/---

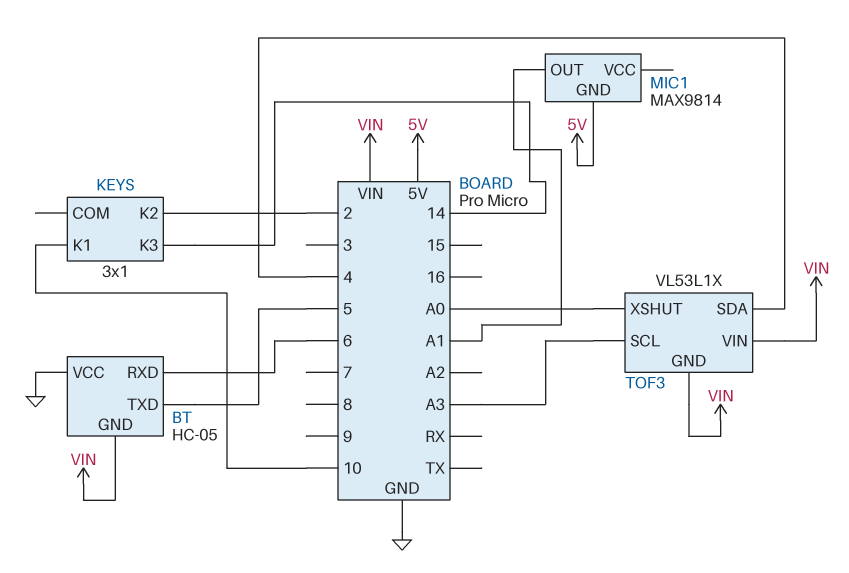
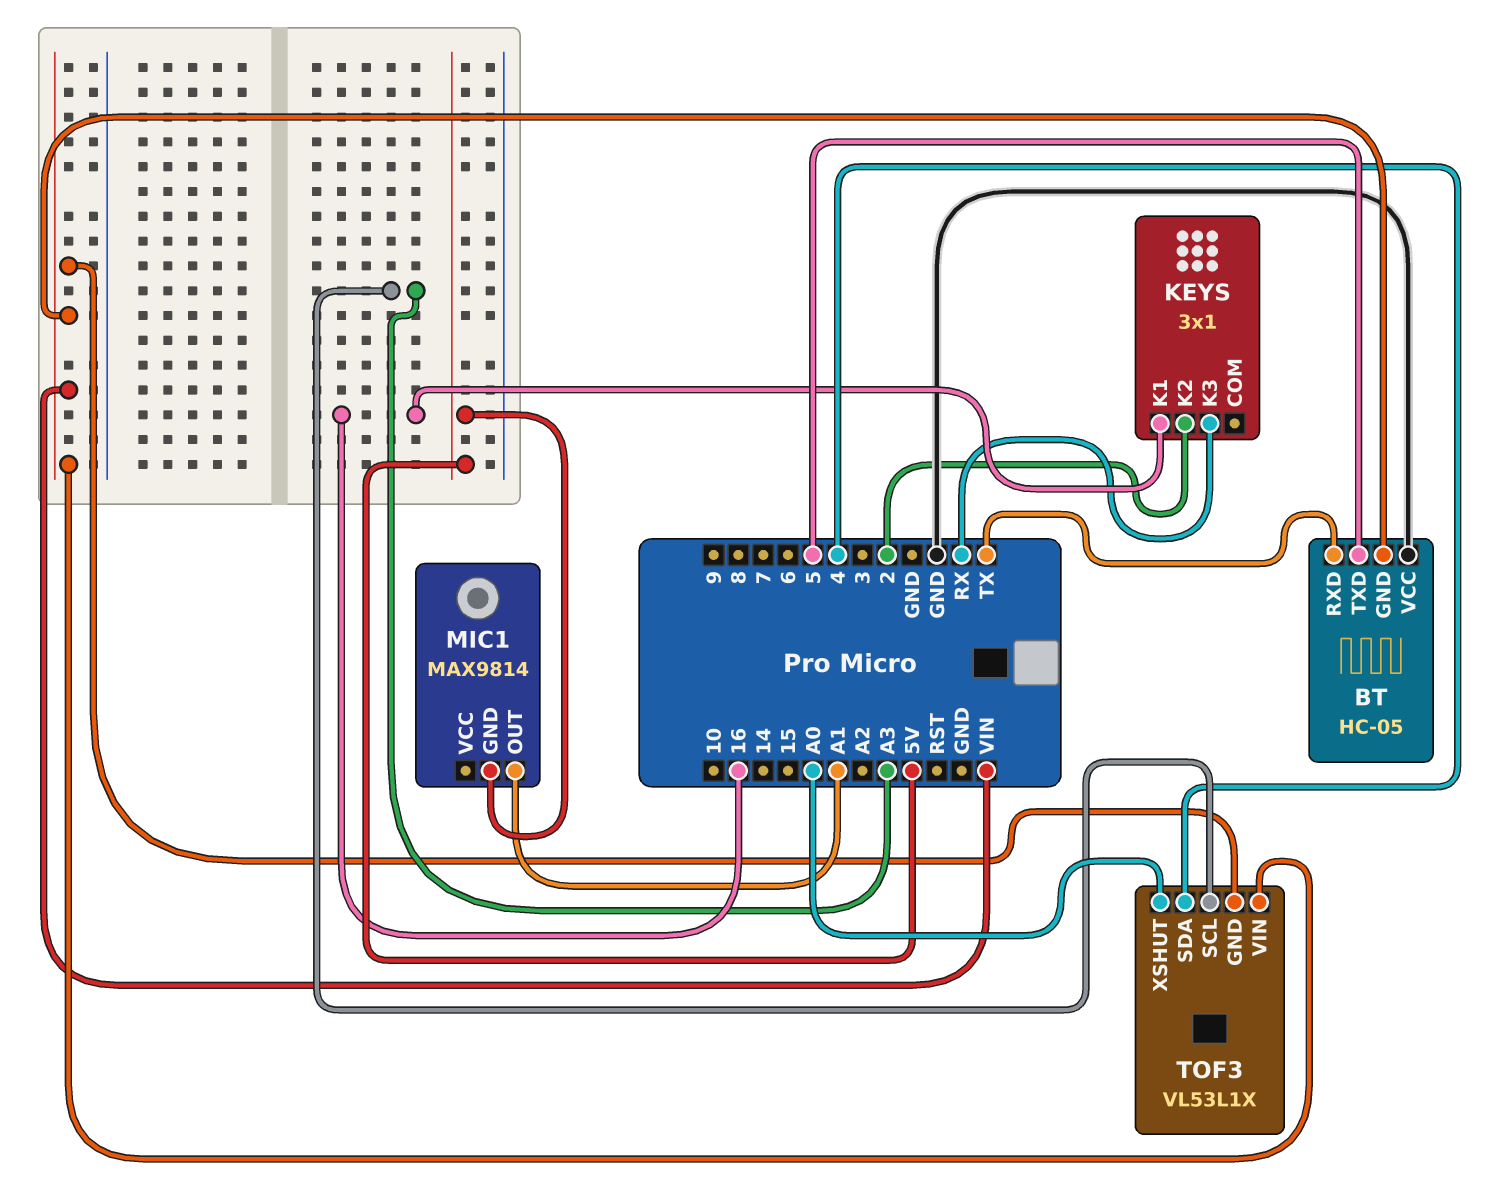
BT pin RXD: 6 -> TX
KEYS pin K1: 10 -> 16
KEYS pin K3: 14 -> RX

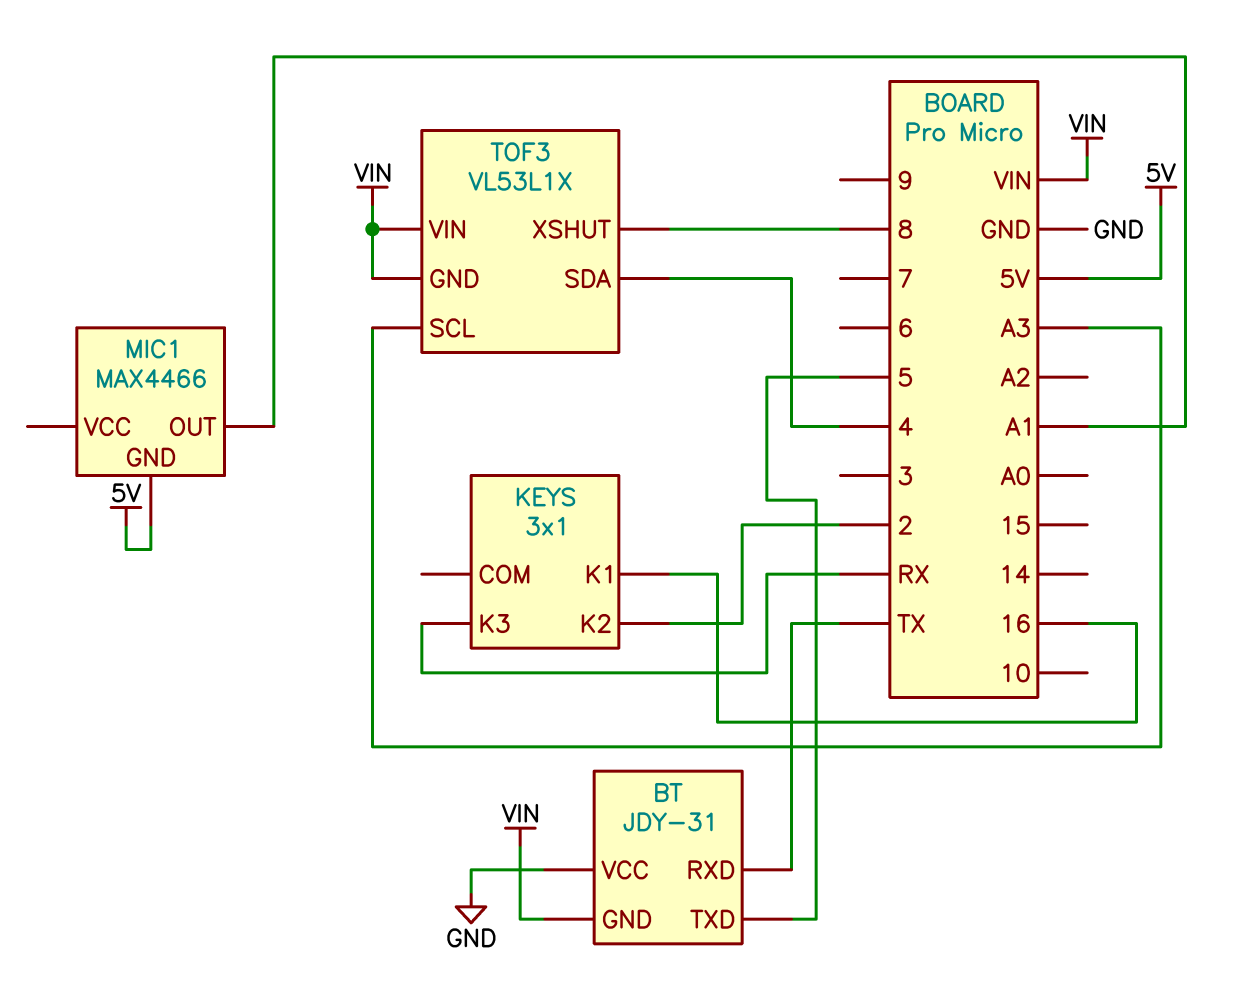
BT: HC-05 -> JDY-31
MIC1: MAX9814 -> MAX4466
TOF3 pin XSHUT: A0 -> 8

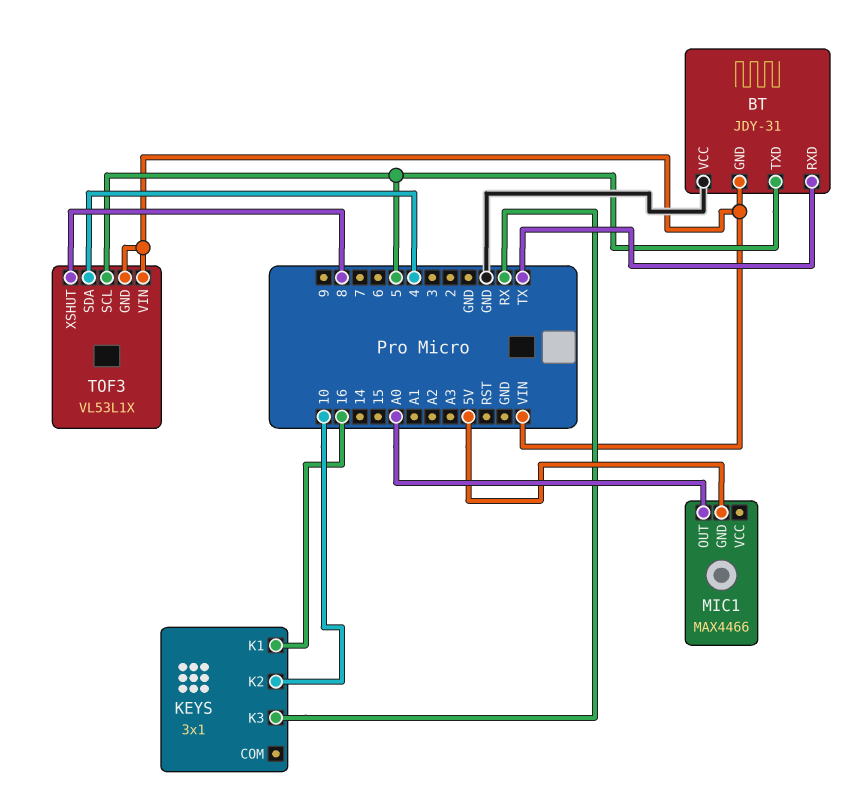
KEYS pin K2: 2 -> 10
MIC1 pin OUT: A1 -> A0
TOF3 pin SCL: A3 -> 5

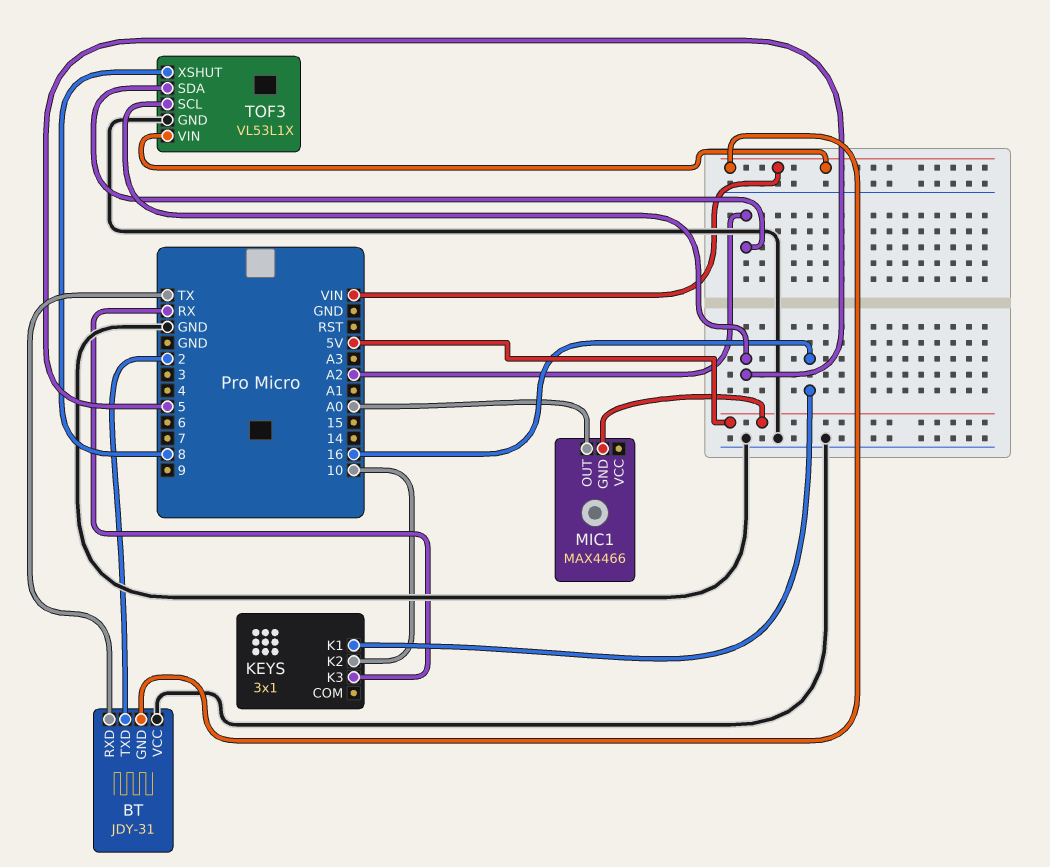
BT pin TXD: 5 -> 2
TOF3 pin GND: VIN -> GND
TOF3 pin SDA: 4 -> A2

\---

**Problem statement:**
Within the listing above, work out the number of lines that hold "KEYS", and give that number alone.

**Task answer:**
3